EXTRACTED INFORMATION
== Segment start ==
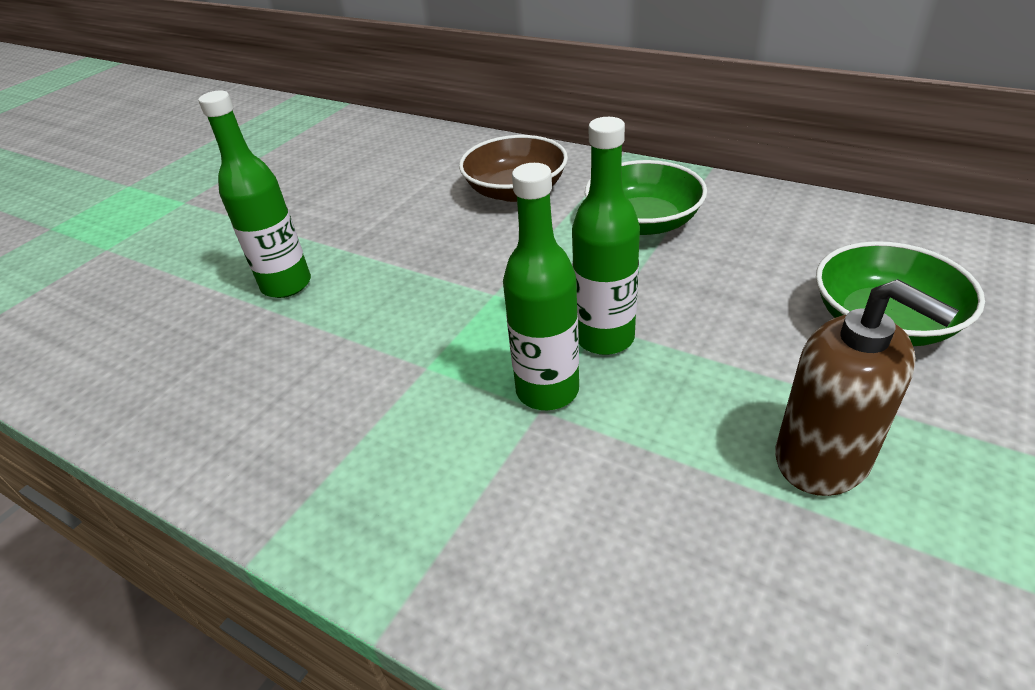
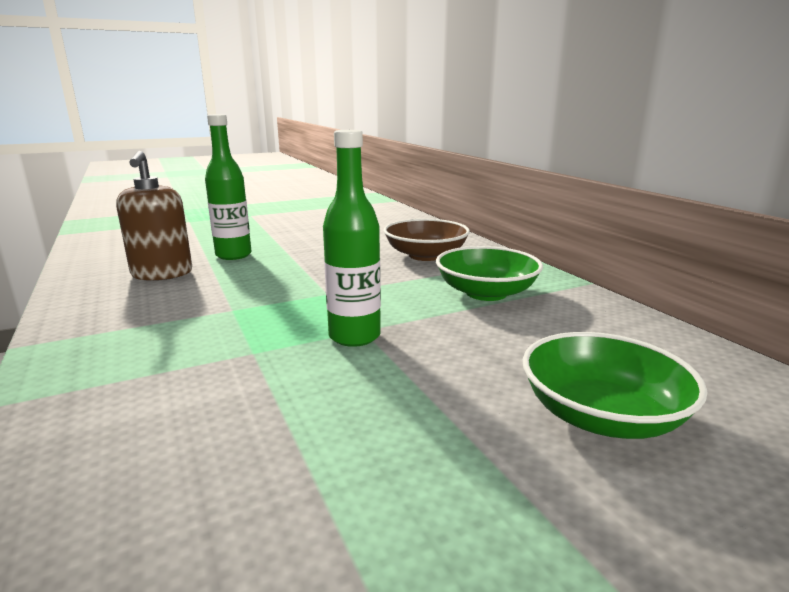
camera: 30 degrees right, 20 degrees down
(547, 390) = (273, 346): green bottle -> none
(823, 458) = (390, 472): brown soap dispenser -> brown soap dispenser (162, 274)

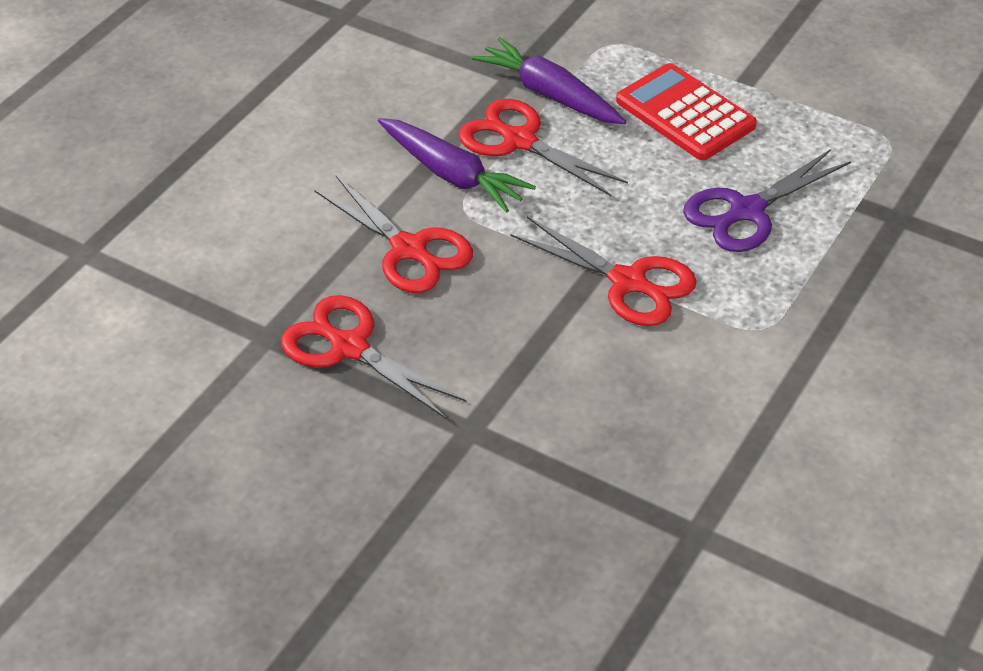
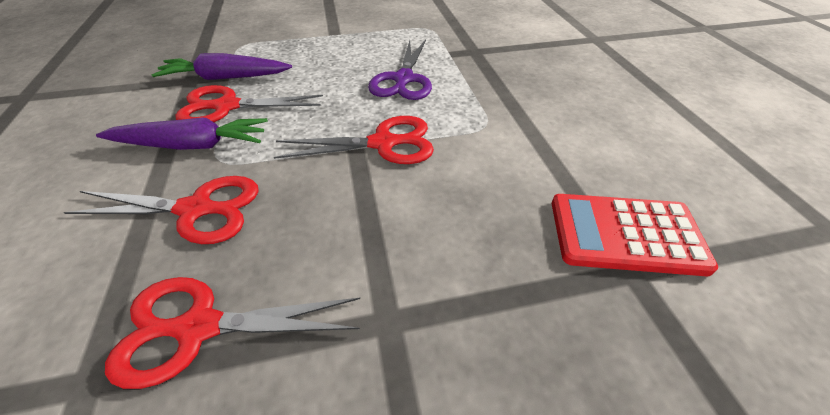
camera: 45 degrees left, 0 degrees up
(685, 113) = (318, 55): red calculator -> red calculator (625, 234)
== Segment end ==
YOUR TASK
Copy the entries exactly. Leave out the images.

TASK ANSWER
camera: 30 degrees right, 20 degrees down
(547, 390) = (273, 346): green bottle -> none
(823, 458) = (390, 472): brown soap dispenser -> brown soap dispenser (162, 274)

camera: 45 degrees left, 0 degrees up
(685, 113) = (318, 55): red calculator -> red calculator (625, 234)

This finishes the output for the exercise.